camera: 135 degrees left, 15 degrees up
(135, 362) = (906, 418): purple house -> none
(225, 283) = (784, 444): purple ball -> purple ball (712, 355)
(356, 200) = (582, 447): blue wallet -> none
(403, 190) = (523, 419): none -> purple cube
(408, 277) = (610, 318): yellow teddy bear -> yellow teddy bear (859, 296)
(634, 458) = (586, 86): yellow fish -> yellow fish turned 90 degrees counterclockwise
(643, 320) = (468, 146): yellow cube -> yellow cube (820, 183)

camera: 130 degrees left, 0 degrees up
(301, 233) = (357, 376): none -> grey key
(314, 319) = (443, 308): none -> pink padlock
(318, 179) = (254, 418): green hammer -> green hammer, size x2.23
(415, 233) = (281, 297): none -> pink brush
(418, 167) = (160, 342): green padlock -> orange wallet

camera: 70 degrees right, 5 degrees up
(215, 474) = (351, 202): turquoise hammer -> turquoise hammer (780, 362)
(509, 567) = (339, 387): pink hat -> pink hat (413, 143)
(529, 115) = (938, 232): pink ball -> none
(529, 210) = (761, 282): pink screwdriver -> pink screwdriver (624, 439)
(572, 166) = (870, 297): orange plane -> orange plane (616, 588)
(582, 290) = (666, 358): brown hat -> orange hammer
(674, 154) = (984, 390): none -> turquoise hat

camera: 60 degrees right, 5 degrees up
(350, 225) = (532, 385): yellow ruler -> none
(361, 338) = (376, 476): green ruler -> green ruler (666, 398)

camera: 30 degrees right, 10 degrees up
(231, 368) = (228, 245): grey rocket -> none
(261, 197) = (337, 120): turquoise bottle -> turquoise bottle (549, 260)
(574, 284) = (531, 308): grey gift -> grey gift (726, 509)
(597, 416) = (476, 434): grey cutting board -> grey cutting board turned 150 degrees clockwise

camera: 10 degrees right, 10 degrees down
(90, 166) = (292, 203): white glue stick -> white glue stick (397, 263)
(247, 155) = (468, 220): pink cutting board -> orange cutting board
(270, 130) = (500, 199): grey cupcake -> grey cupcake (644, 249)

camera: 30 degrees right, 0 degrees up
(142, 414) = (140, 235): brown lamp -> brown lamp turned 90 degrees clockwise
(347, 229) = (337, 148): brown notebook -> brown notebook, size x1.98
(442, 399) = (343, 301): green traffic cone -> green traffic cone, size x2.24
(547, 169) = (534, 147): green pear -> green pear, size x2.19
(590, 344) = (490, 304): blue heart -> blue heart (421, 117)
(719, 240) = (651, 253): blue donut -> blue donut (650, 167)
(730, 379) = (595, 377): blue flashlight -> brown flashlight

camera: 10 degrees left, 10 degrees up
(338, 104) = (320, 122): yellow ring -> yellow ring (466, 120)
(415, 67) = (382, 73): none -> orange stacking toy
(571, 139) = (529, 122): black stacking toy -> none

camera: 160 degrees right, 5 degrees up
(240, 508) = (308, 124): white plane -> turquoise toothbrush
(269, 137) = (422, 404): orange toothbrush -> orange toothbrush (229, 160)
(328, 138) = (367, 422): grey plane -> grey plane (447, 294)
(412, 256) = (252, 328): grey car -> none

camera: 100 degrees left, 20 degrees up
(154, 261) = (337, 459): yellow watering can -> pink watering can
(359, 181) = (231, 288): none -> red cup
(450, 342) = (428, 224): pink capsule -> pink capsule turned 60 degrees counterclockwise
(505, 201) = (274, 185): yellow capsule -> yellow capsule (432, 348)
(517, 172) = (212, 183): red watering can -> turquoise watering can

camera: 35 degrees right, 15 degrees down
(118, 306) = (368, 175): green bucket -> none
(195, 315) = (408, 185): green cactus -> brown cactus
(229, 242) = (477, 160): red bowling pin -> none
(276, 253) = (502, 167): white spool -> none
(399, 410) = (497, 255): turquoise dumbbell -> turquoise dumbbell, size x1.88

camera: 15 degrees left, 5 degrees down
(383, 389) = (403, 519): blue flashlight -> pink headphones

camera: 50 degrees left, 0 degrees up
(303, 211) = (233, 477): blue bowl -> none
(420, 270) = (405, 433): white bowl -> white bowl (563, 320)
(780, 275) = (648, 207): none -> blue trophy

-------------------------

Work order » Print all the data exactly as shown above.

Answer box »
camera: 135 degrees left, 15 degrees up
(135, 362) = (906, 418): purple house -> none
(225, 283) = (784, 444): purple ball -> purple ball (712, 355)
(356, 200) = (582, 447): blue wallet -> none
(403, 190) = (523, 419): none -> purple cube
(408, 277) = (610, 318): yellow teddy bear -> yellow teddy bear (859, 296)
(634, 458) = (586, 86): yellow fish -> yellow fish turned 90 degrees counterclockwise
(643, 320) = (468, 146): yellow cube -> yellow cube (820, 183)

camera: 130 degrees left, 0 degrees up
(301, 233) = (357, 376): none -> grey key
(314, 319) = (443, 308): none -> pink padlock
(318, 179) = (254, 418): green hammer -> green hammer, size x2.23
(415, 233) = (281, 297): none -> pink brush
(418, 167) = (160, 342): green padlock -> orange wallet

camera: 70 degrees right, 5 degrees up
(215, 474) = (351, 202): turquoise hammer -> turquoise hammer (780, 362)
(509, 567) = (339, 387): pink hat -> pink hat (413, 143)
(529, 115) = (938, 232): pink ball -> none
(529, 210) = (761, 282): pink screwdriver -> pink screwdriver (624, 439)
(572, 166) = (870, 297): orange plane -> orange plane (616, 588)
(582, 290) = (666, 358): brown hat -> orange hammer
(674, 154) = (984, 390): none -> turquoise hat

camera: 60 degrees right, 5 degrees up
(350, 225) = (532, 385): yellow ruler -> none
(361, 338) = (376, 476): green ruler -> green ruler (666, 398)

camera: 30 degrees right, 10 degrees up
(231, 368) = (228, 245): grey rocket -> none
(261, 197) = (337, 120): turquoise bottle -> turquoise bottle (549, 260)
(574, 284) = (531, 308): grey gift -> grey gift (726, 509)
(597, 416) = (476, 434): grey cutting board -> grey cutting board turned 150 degrees clockwise

camera: 10 degrees right, 10 degrees down
(90, 166) = (292, 203): white glue stick -> white glue stick (397, 263)
(247, 155) = (468, 220): pink cutting board -> orange cutting board
(270, 130) = (500, 199): grey cupcake -> grey cupcake (644, 249)

camera: 30 degrees right, 0 degrees up
(142, 414) = (140, 235): brown lamp -> brown lamp turned 90 degrees clockwise
(347, 229) = (337, 148): brown notebook -> brown notebook, size x1.98
(442, 399) = (343, 301): green traffic cone -> green traffic cone, size x2.24
(547, 169) = (534, 147): green pear -> green pear, size x2.19
(590, 344) = (490, 304): blue heart -> blue heart (421, 117)
(719, 240) = (651, 253): blue donut -> blue donut (650, 167)
(730, 379) = (595, 377): blue flashlight -> brown flashlight

camera: 10 degrees left, 10 degrees up
(338, 104) = (320, 122): yellow ring -> yellow ring (466, 120)
(415, 67) = (382, 73): none -> orange stacking toy
(571, 139) = (529, 122): black stacking toy -> none

camera: 160 degrees right, 5 degrees up
(240, 508) = (308, 124): white plane -> turquoise toothbrush
(269, 137) = (422, 404): orange toothbrush -> orange toothbrush (229, 160)
(328, 138) = (367, 422): grey plane -> grey plane (447, 294)
(412, 256) = (252, 328): grey car -> none

camera: 100 degrees left, 20 degrees up
(154, 261) = (337, 459): yellow watering can -> pink watering can
(359, 181) = (231, 288): none -> red cup
(450, 342) = (428, 224): pink capsule -> pink capsule turned 60 degrees counterclockwise
(505, 201) = (274, 185): yellow capsule -> yellow capsule (432, 348)
(517, 172) = (212, 183): red watering can -> turquoise watering can

camera: 35 degrees right, 15 degrees down
(118, 306) = (368, 175): green bucket -> none
(195, 315) = (408, 185): green cactus -> brown cactus
(229, 242) = (477, 160): red bowling pin -> none
(276, 253) = (502, 167): white spool -> none
(399, 410) = (497, 255): turquoise dumbbell -> turquoise dumbbell, size x1.88

camera: 15 degrees left, 5 degrees down
(383, 389) = (403, 519): blue flashlight -> pink headphones

camera: 50 degrees left, 0 degrees up
(303, 211) = (233, 477): blue bowl -> none
(420, 270) = (405, 433): white bowl -> white bowl (563, 320)
(780, 275) = (648, 207): none -> blue trophy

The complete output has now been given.